_Data section:_
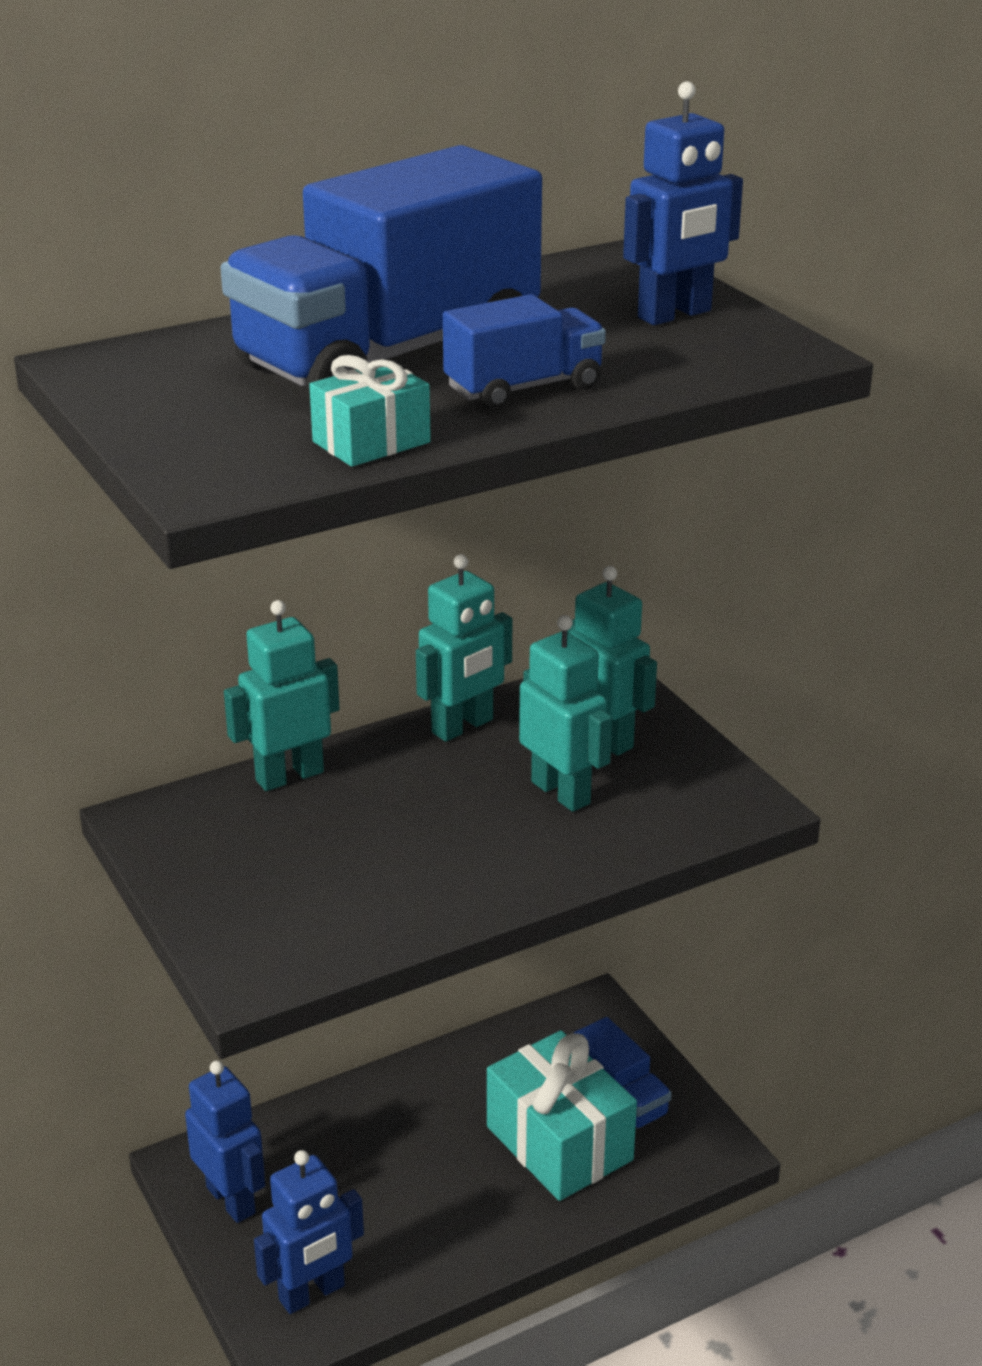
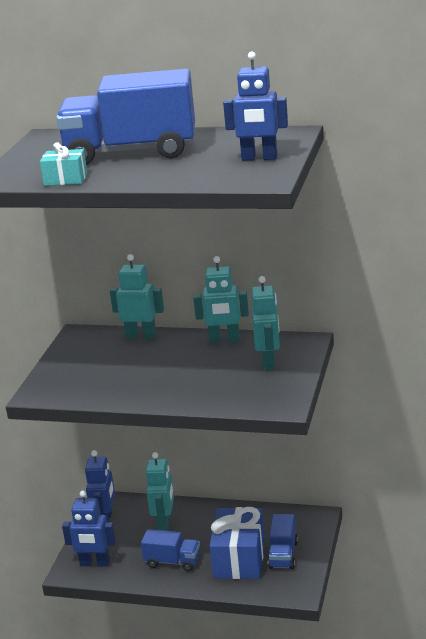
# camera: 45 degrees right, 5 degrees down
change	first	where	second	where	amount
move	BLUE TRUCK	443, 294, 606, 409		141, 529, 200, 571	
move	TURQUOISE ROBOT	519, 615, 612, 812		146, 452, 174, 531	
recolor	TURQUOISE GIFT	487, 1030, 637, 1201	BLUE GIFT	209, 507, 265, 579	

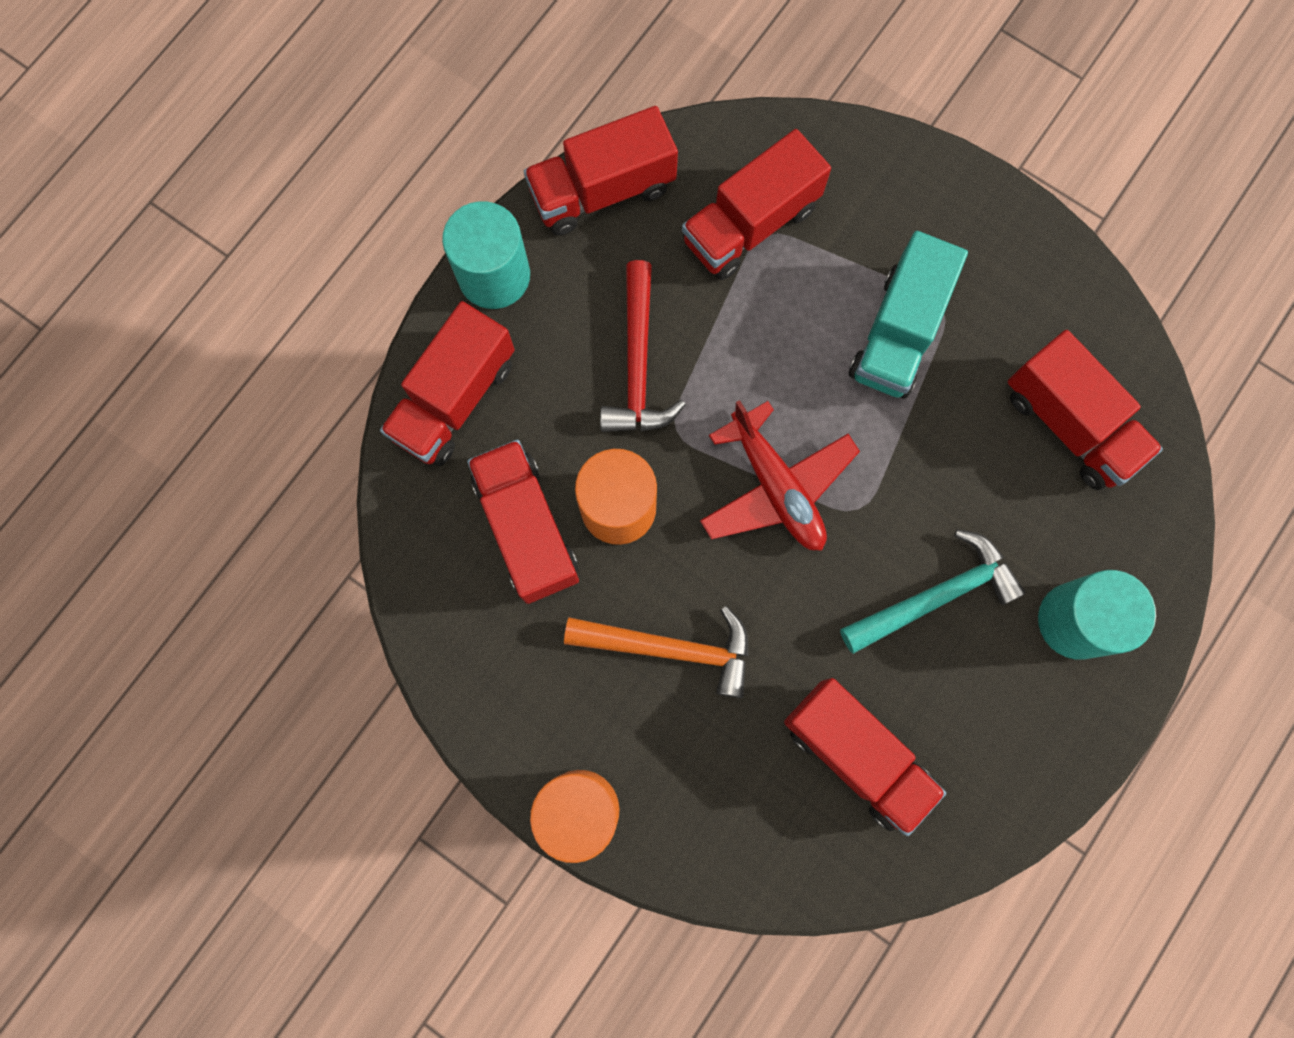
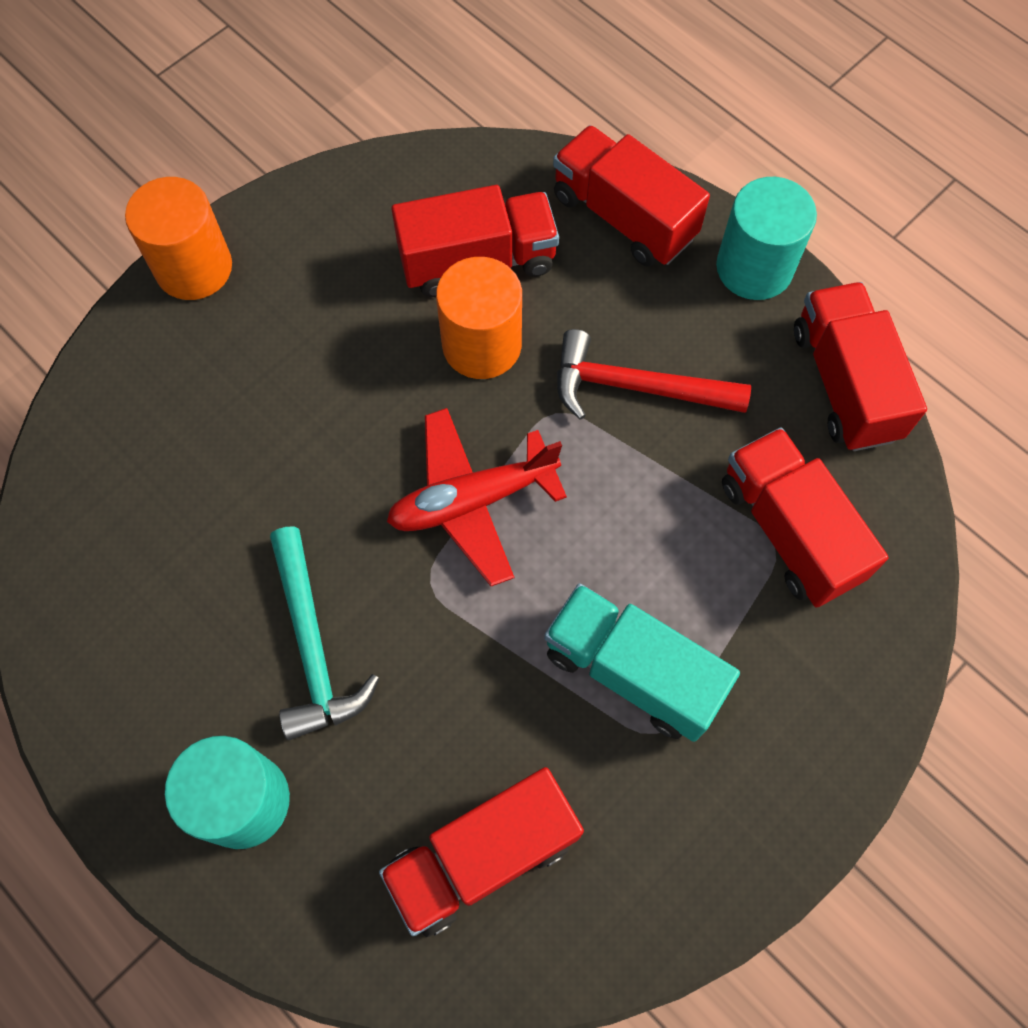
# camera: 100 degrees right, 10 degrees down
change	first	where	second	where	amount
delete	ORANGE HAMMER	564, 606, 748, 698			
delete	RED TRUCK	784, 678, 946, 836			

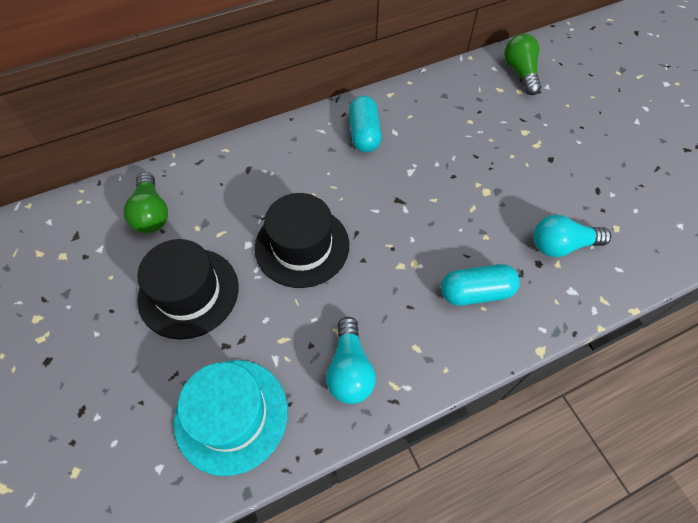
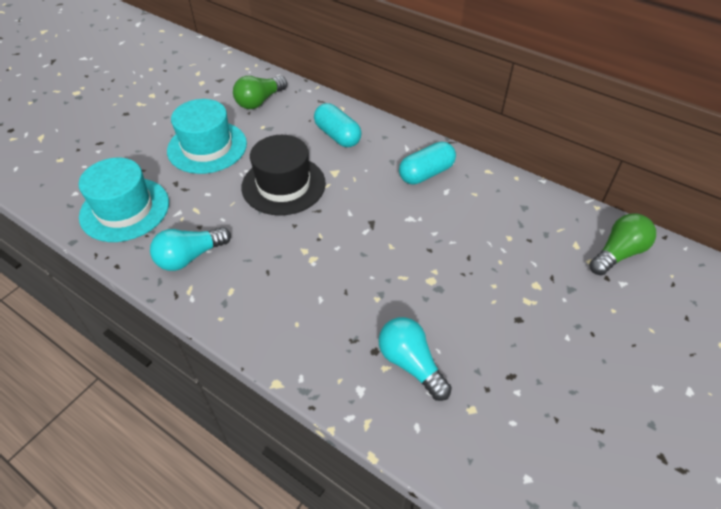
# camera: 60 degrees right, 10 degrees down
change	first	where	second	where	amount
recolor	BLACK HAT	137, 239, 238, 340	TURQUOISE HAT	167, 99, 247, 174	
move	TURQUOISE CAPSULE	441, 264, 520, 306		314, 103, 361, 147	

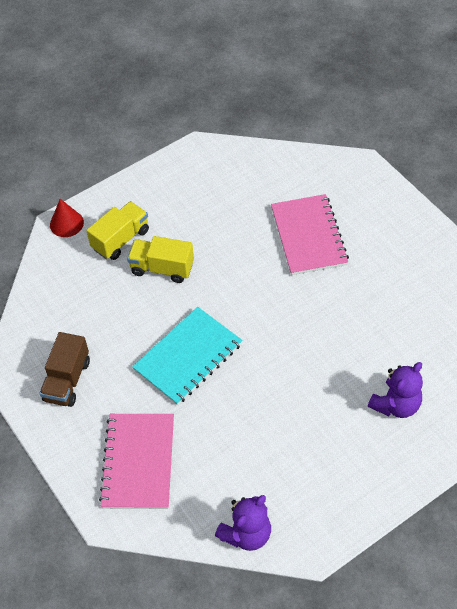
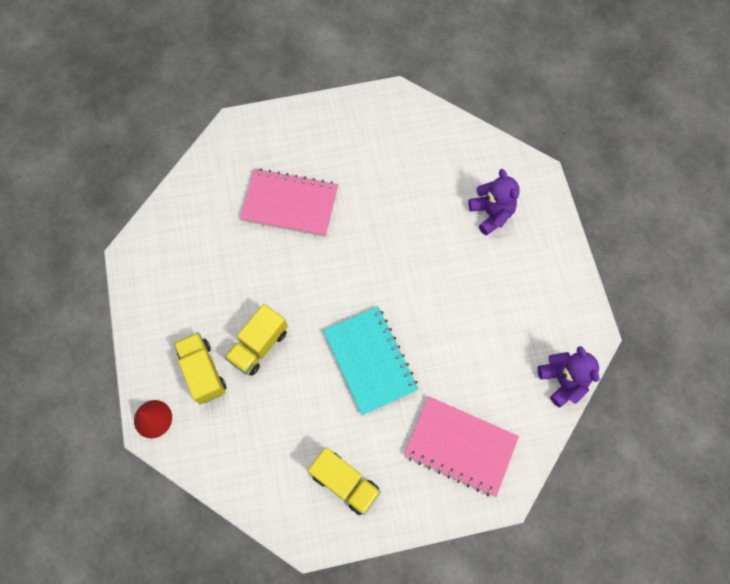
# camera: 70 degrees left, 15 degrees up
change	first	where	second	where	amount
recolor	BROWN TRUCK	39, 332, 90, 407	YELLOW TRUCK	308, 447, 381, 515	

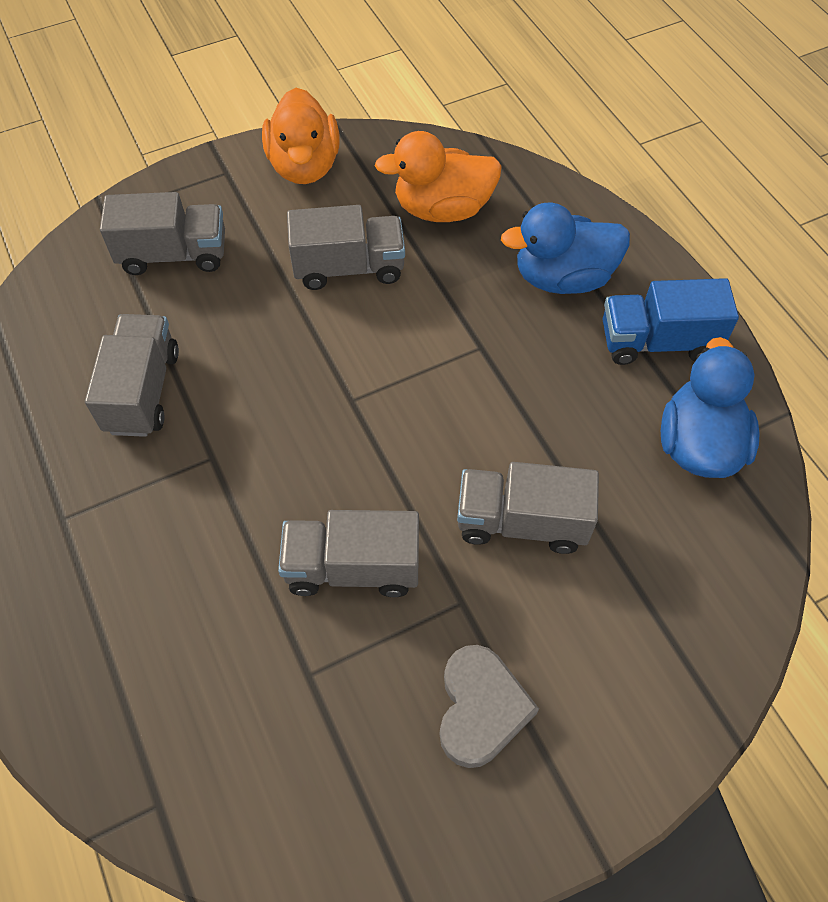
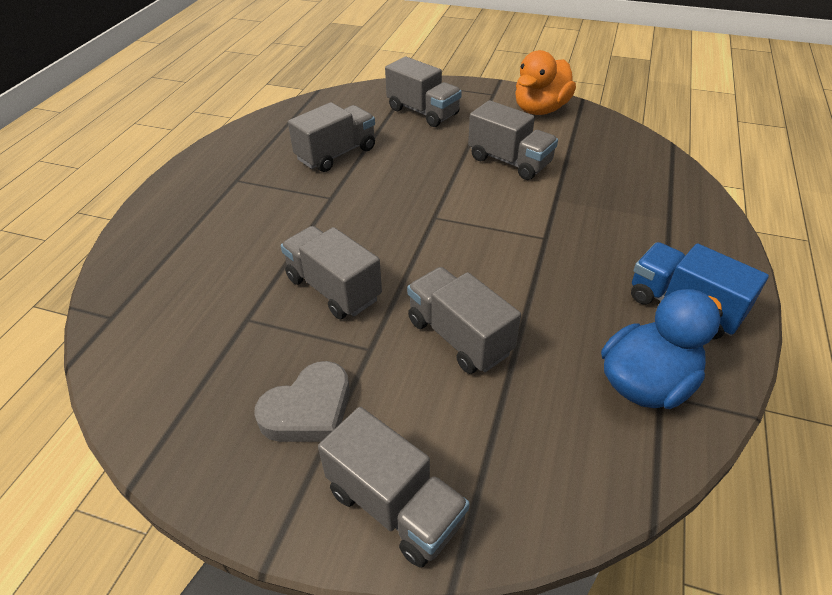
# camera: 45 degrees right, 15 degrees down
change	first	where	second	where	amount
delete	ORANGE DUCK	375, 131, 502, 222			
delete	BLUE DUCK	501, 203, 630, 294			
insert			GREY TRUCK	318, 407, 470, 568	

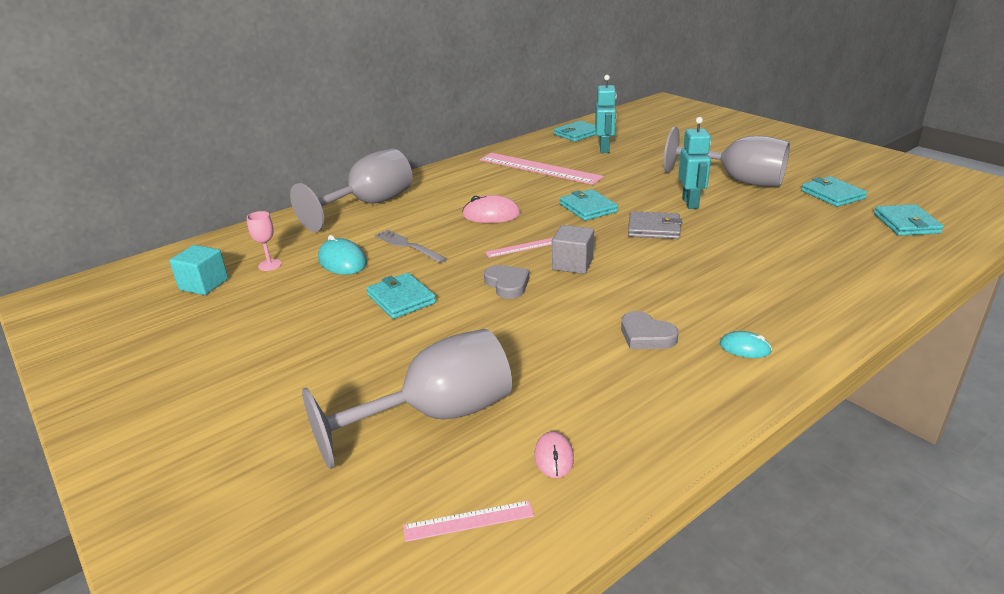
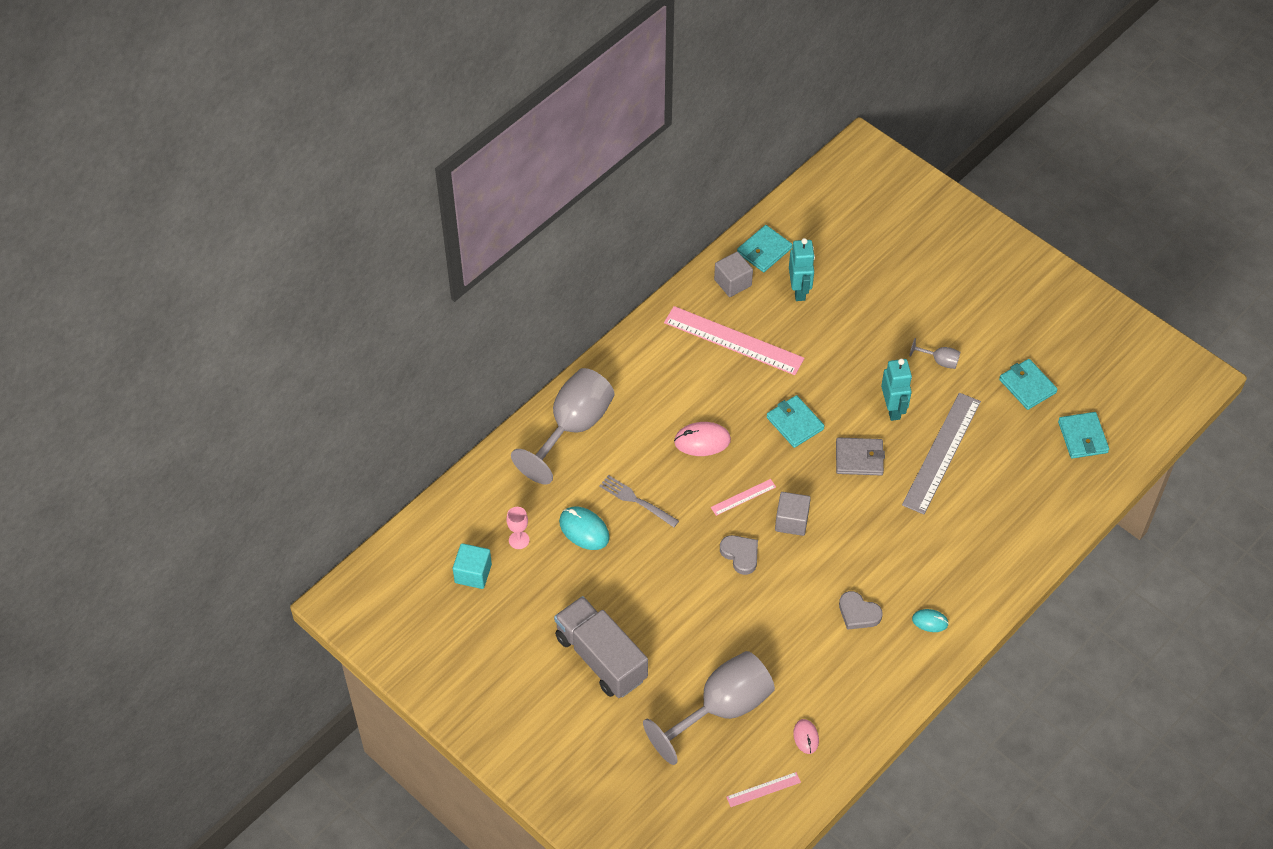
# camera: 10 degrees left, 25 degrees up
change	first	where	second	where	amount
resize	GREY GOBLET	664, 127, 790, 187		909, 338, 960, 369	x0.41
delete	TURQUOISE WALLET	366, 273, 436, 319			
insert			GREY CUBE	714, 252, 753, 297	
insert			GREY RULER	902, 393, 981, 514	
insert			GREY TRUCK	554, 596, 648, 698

_Task to complete:_ Print, with pictures removed, exactly the lines of the records above from the top through the line containing "452, 174, 531".

_Output of the exercise:_
# camera: 45 degrees right, 5 degrees down
change	first	where	second	where	amount
move	BLUE TRUCK	443, 294, 606, 409		141, 529, 200, 571	
move	TURQUOISE ROBOT	519, 615, 612, 812		146, 452, 174, 531	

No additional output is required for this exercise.